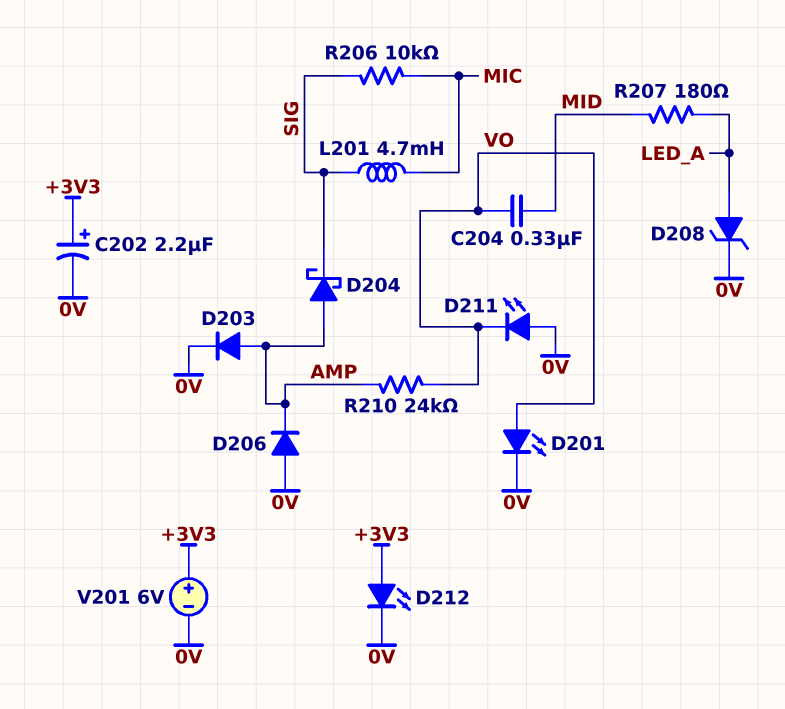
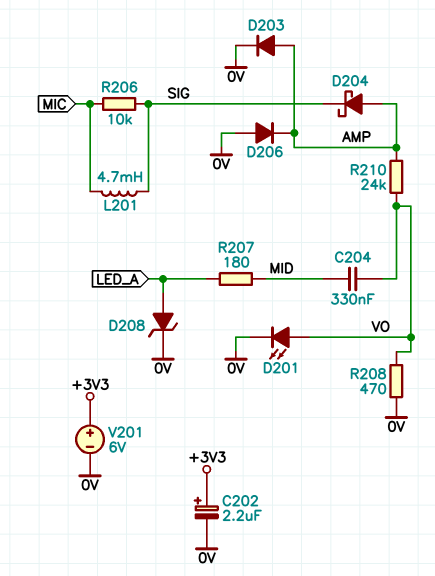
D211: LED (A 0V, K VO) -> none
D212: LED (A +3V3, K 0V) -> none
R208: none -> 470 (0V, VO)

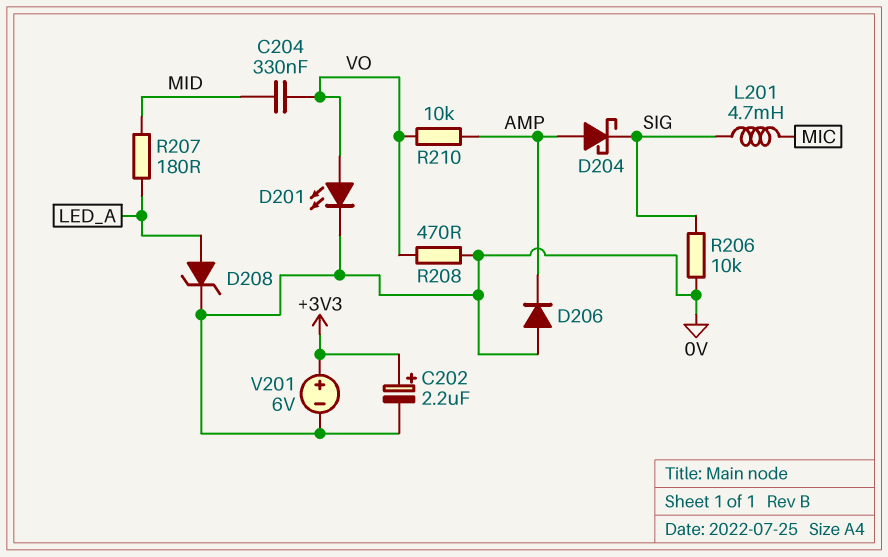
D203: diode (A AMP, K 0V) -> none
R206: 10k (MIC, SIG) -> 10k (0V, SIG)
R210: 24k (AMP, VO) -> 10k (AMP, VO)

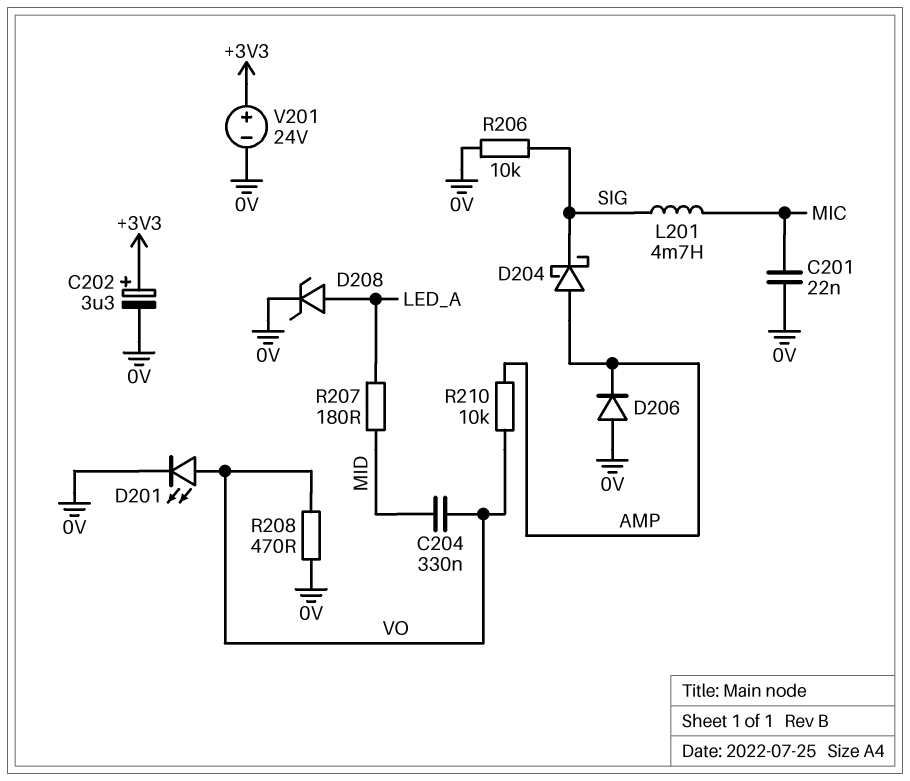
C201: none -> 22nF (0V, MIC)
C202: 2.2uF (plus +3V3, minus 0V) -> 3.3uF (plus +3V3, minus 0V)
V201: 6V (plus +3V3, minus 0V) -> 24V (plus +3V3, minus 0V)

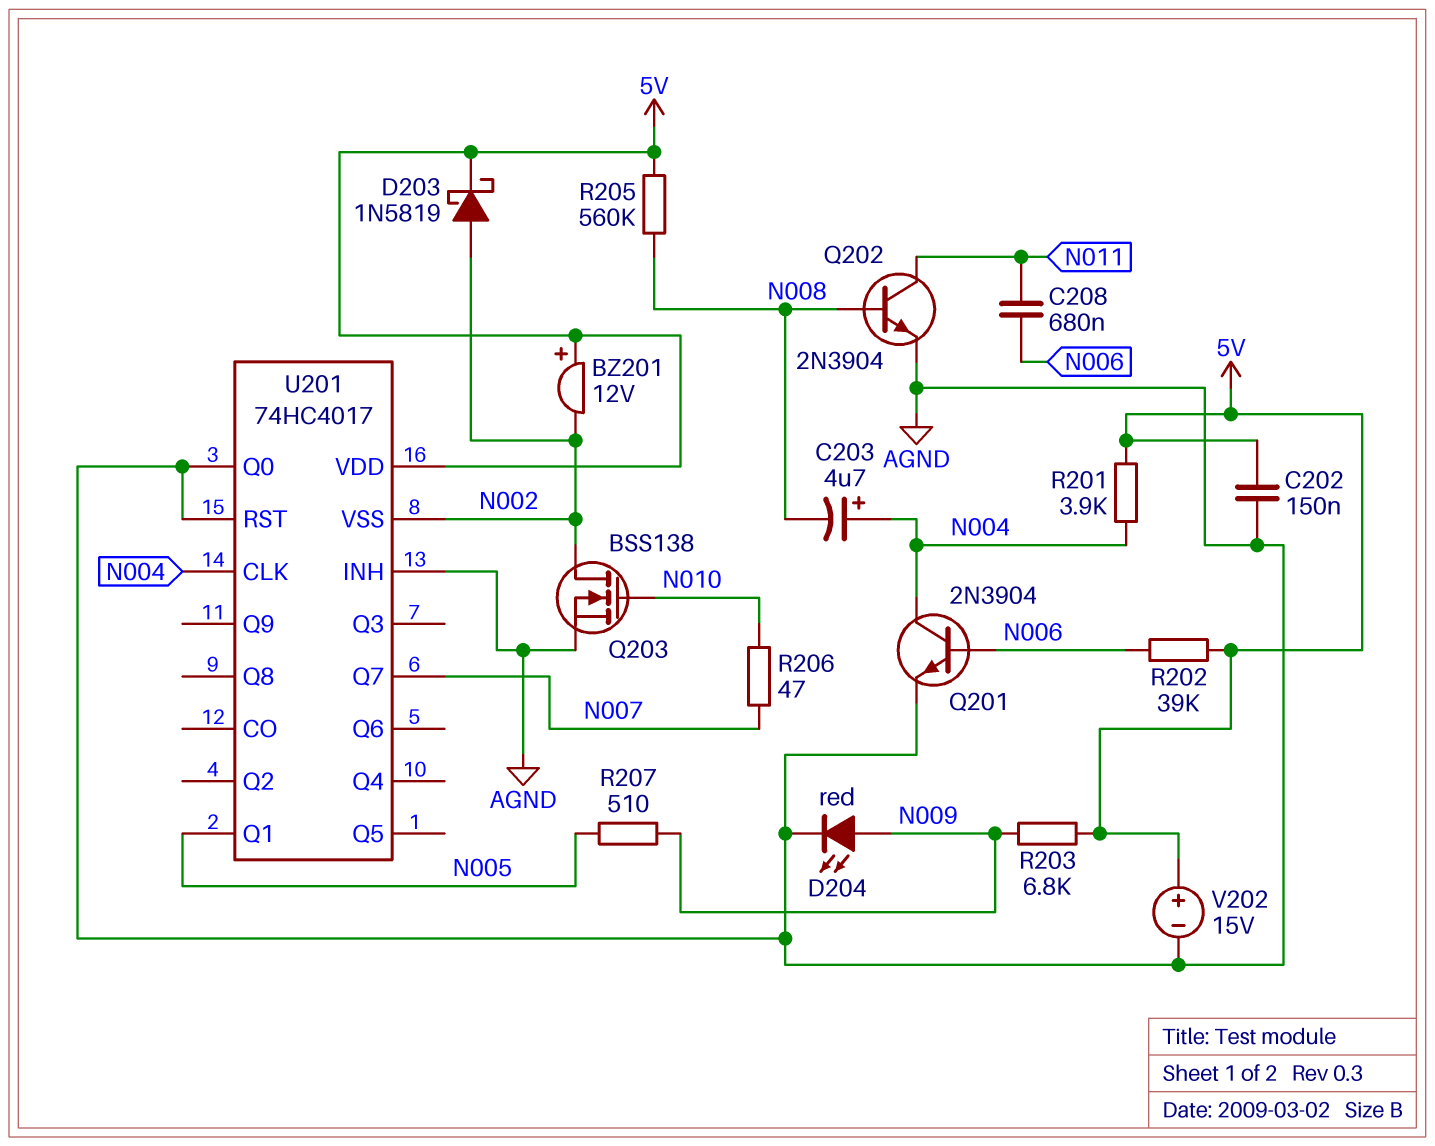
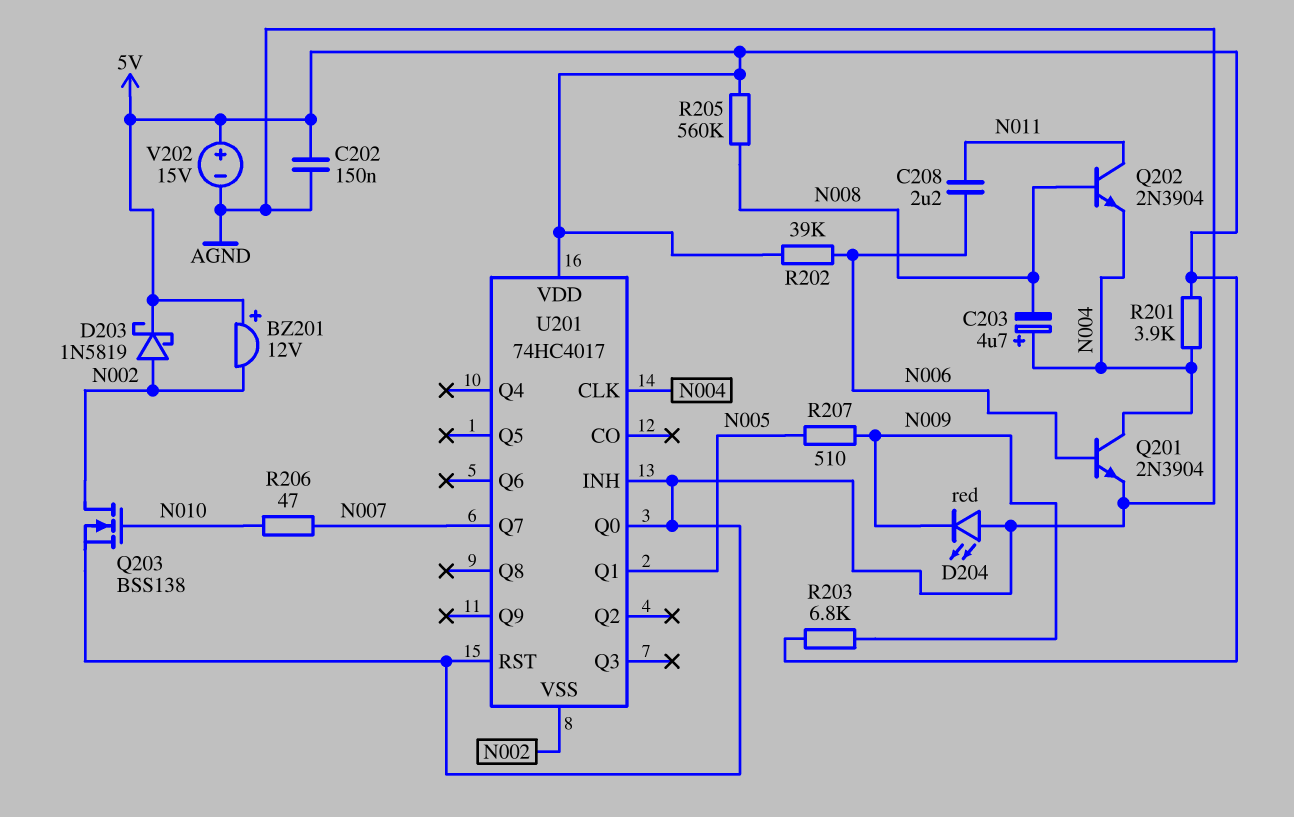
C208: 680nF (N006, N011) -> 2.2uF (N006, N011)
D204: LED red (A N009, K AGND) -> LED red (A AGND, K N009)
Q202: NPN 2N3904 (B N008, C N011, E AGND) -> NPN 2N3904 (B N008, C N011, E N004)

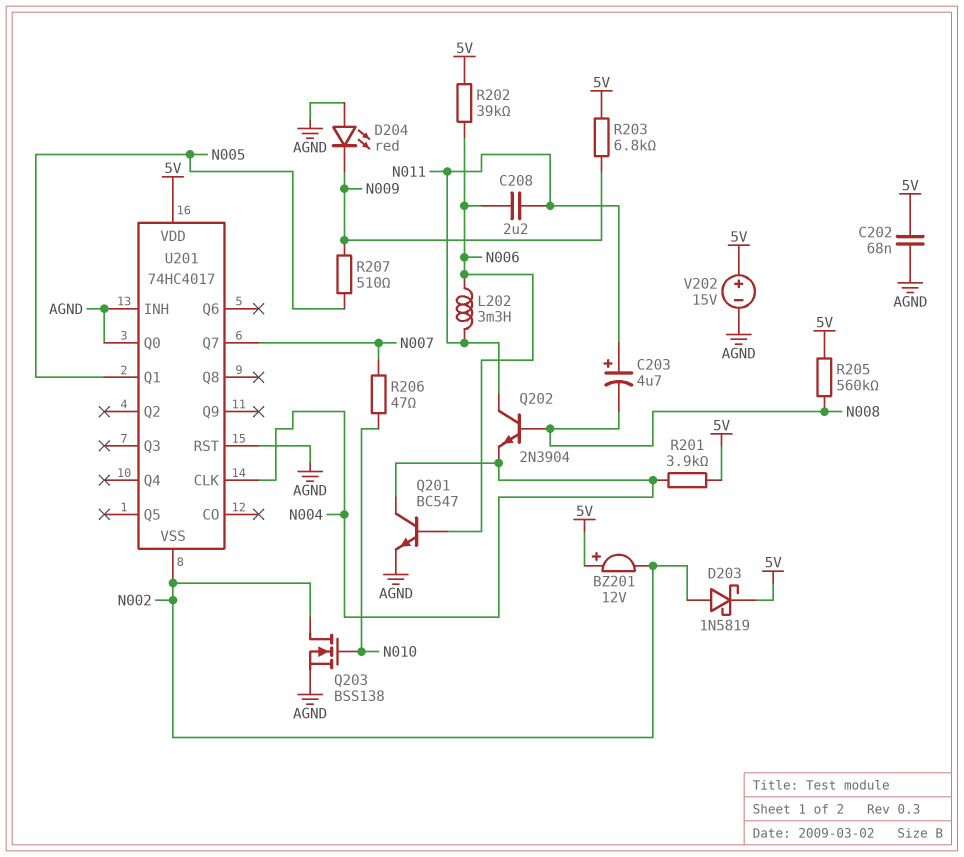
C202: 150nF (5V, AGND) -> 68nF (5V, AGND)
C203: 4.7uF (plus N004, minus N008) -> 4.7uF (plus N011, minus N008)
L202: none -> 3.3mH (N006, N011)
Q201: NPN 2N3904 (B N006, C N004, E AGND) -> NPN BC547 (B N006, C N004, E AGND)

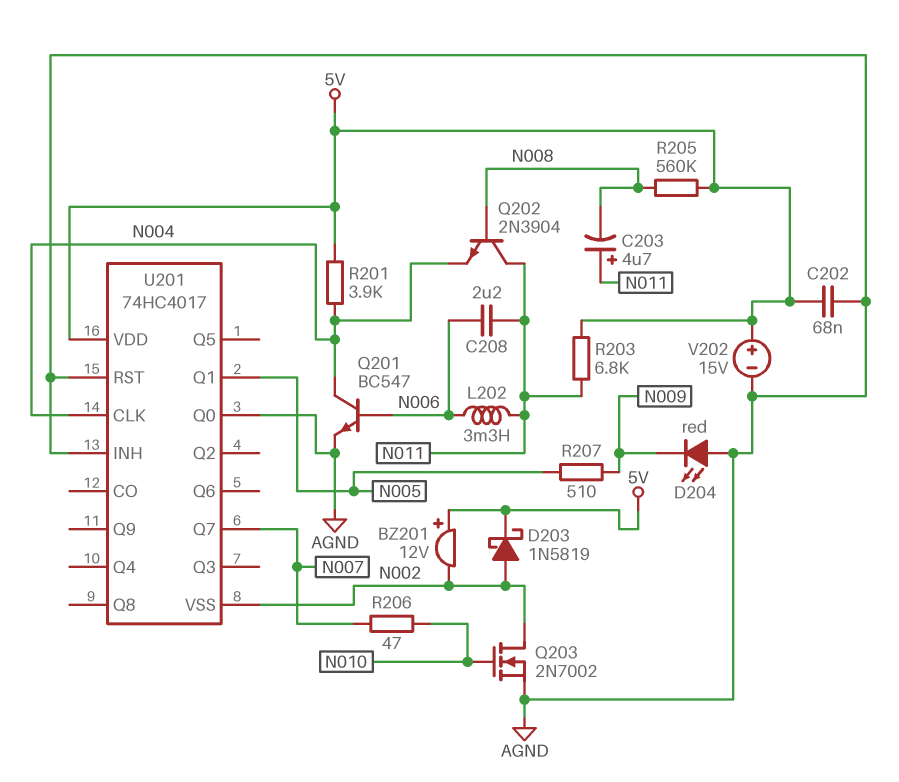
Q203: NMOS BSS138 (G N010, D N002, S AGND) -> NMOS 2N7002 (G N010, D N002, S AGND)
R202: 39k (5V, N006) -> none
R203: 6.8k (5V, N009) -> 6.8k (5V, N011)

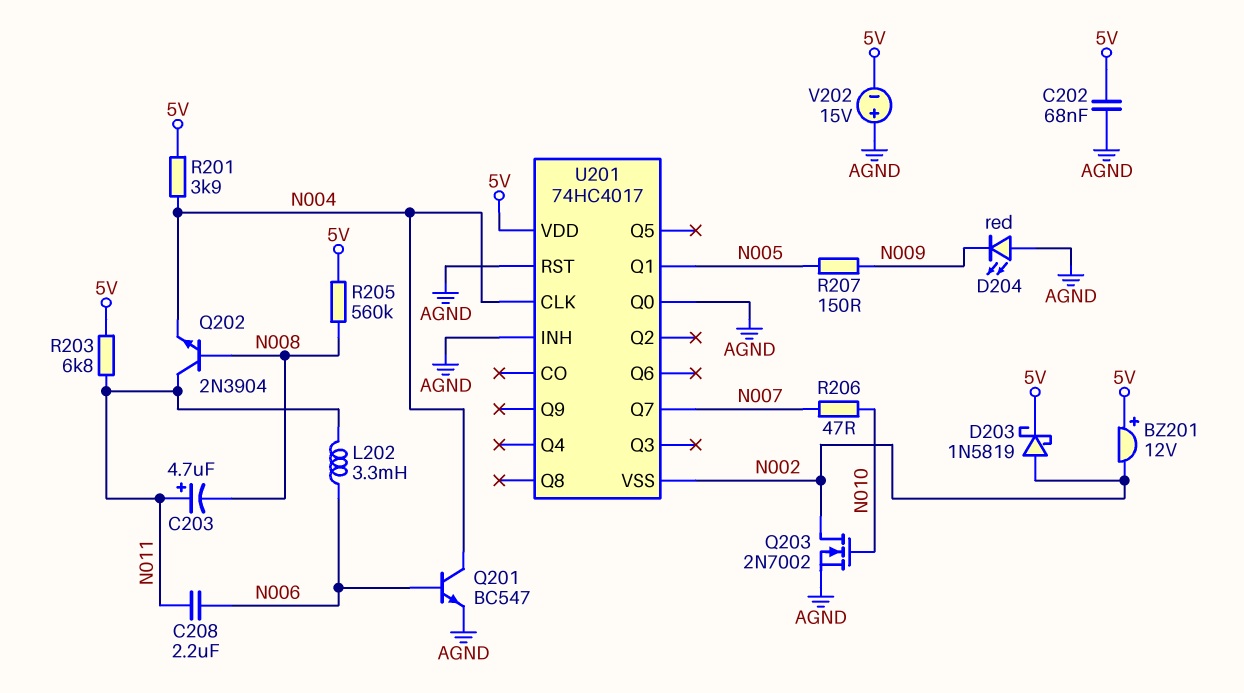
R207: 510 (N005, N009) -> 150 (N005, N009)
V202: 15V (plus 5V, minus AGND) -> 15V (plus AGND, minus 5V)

- - - - -

- **What the exercise asks**: Restate word for word the lines running from the one with "V201: 6V (plus" to the end of the entries; pictures are to be left out.

- **Exercise solution**:
V201: 6V (plus +3V3, minus 0V) -> 24V (plus +3V3, minus 0V)

C208: 680nF (N006, N011) -> 2.2uF (N006, N011)
D204: LED red (A N009, K AGND) -> LED red (A AGND, K N009)
Q202: NPN 2N3904 (B N008, C N011, E AGND) -> NPN 2N3904 (B N008, C N011, E N004)

C202: 150nF (5V, AGND) -> 68nF (5V, AGND)
C203: 4.7uF (plus N004, minus N008) -> 4.7uF (plus N011, minus N008)
L202: none -> 3.3mH (N006, N011)
Q201: NPN 2N3904 (B N006, C N004, E AGND) -> NPN BC547 (B N006, C N004, E AGND)

Q203: NMOS BSS138 (G N010, D N002, S AGND) -> NMOS 2N7002 (G N010, D N002, S AGND)
R202: 39k (5V, N006) -> none
R203: 6.8k (5V, N009) -> 6.8k (5V, N011)

R207: 510 (N005, N009) -> 150 (N005, N009)
V202: 15V (plus 5V, minus AGND) -> 15V (plus AGND, minus 5V)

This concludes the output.